▸ TASK DIRECTIONS
From the data below, set down exactly the lines between the one holding "(277, 673) = (502, 496): none" and the one holding "(653, 721) = (342, 229): pink", inclusive, and no others.

▸ THE DATA
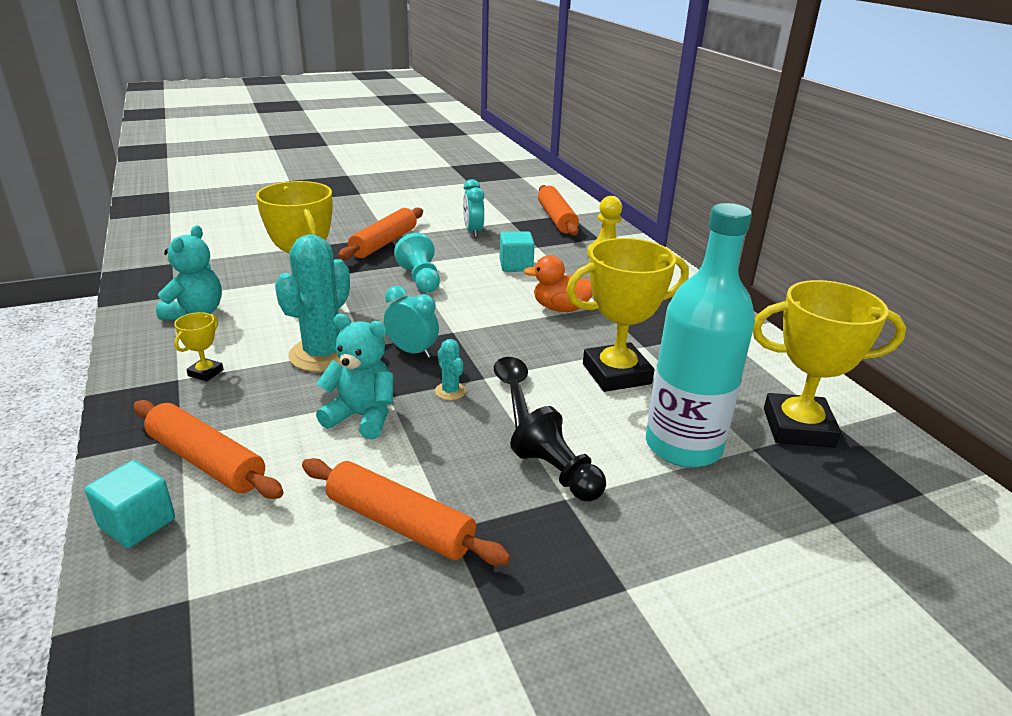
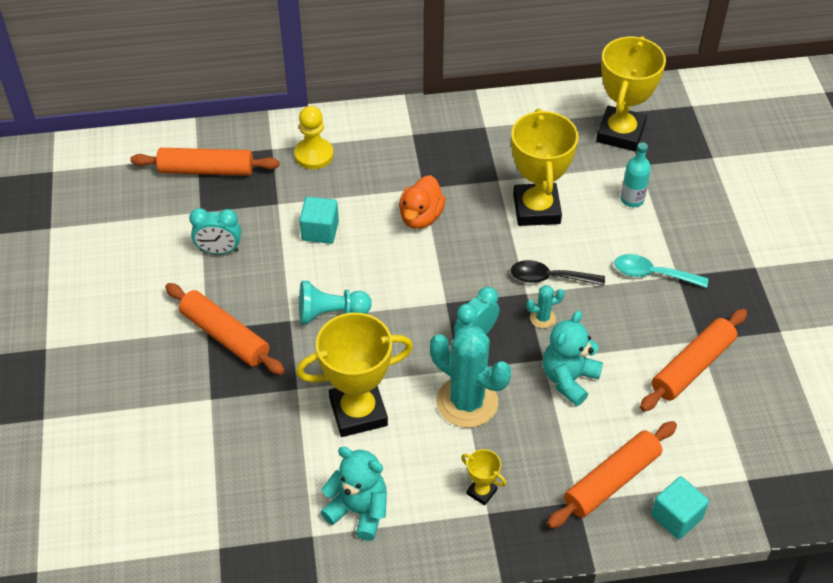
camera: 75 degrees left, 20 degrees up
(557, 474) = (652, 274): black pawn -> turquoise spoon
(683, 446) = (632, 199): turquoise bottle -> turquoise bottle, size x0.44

==

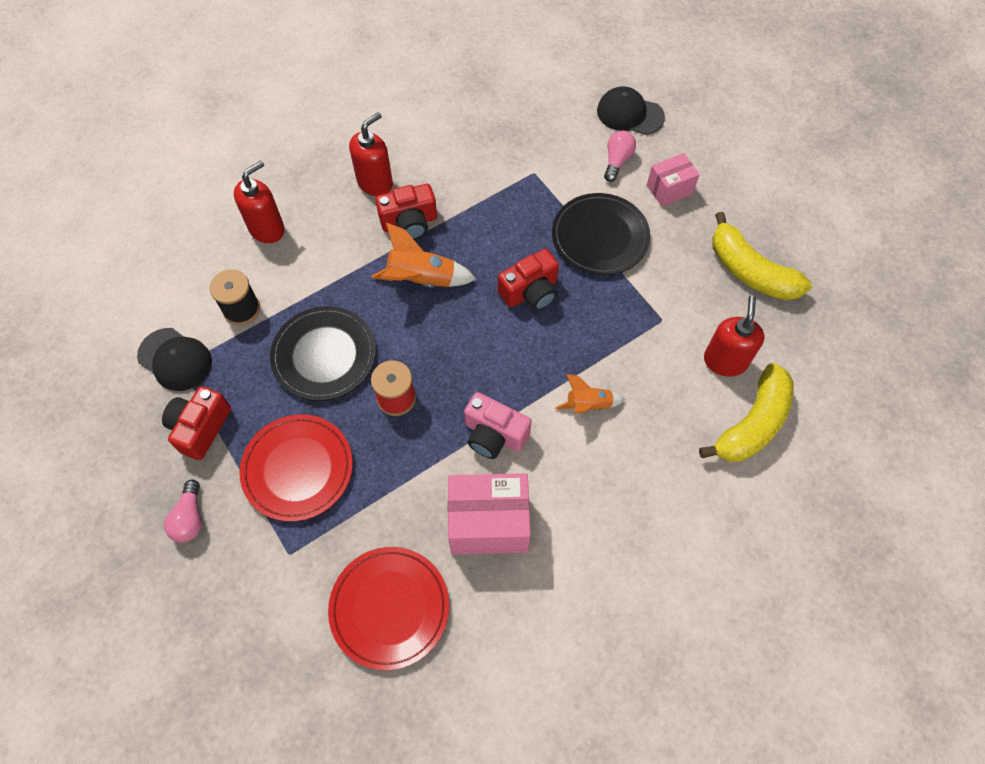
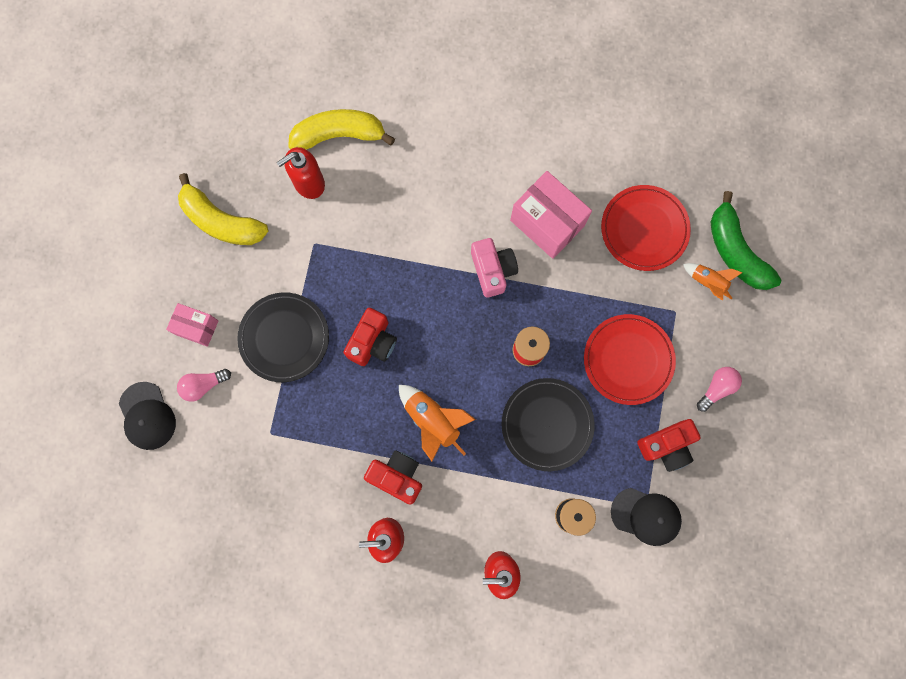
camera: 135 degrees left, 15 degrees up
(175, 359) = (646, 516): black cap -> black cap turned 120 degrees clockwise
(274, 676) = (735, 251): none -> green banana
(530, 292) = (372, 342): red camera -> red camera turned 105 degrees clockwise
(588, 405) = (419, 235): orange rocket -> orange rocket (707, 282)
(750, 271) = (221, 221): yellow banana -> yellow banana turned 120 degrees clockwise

==

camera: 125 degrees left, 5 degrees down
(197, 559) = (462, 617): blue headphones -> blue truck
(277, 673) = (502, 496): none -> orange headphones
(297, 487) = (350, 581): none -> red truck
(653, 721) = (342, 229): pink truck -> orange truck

▸ ANSWER SECTION
(277, 673) = (502, 496): none -> orange headphones
(297, 487) = (350, 581): none -> red truck
(653, 721) = (342, 229): pink truck -> orange truck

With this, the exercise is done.